**Exercise description**
Each word in the data below should be copied exactly; the images should not.

▬▬▬

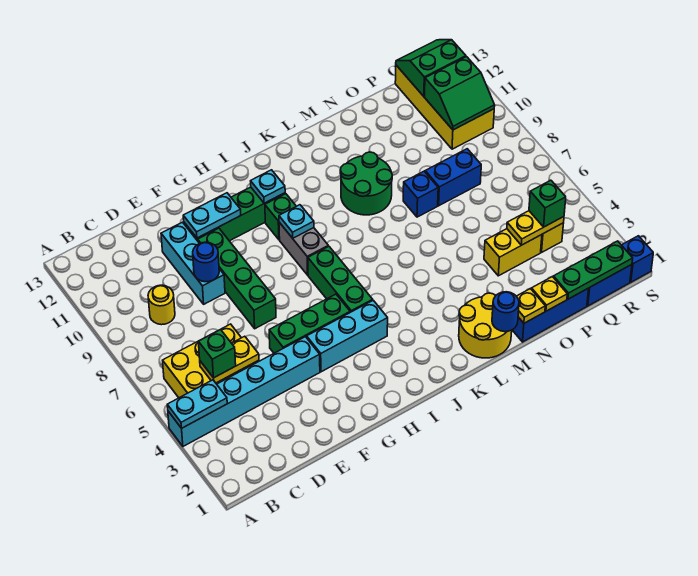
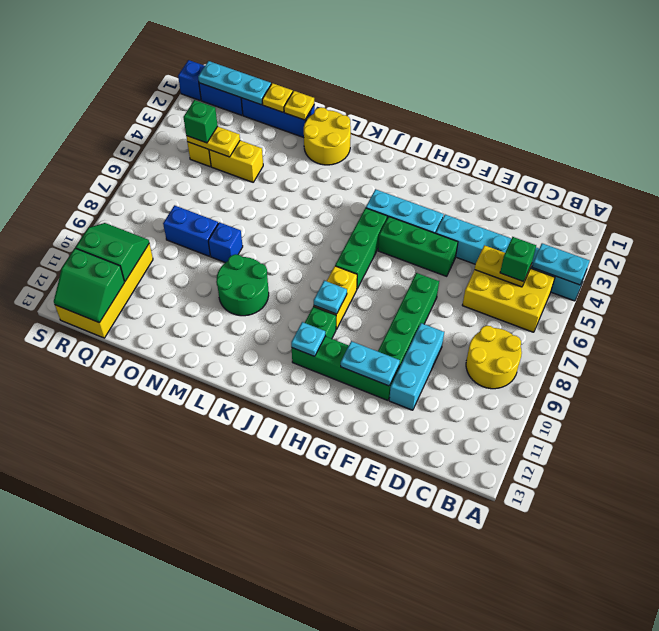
yellow round brick C9 level 1 -> yellow round brick B8:C9 level 1
blue round brick E9 level 2 -> none
grey brick I8:I9 level 1 -> yellow brick I8:I9 level 1
blue round brick M1 level 2 -> none
green plate P1:R1 level 2 -> cyan plate P1:R1 level 2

▬▬▬

**Solution to this problem**
yellow round brick C9 level 1 -> yellow round brick B8:C9 level 1
blue round brick E9 level 2 -> none
grey brick I8:I9 level 1 -> yellow brick I8:I9 level 1
blue round brick M1 level 2 -> none
green plate P1:R1 level 2 -> cyan plate P1:R1 level 2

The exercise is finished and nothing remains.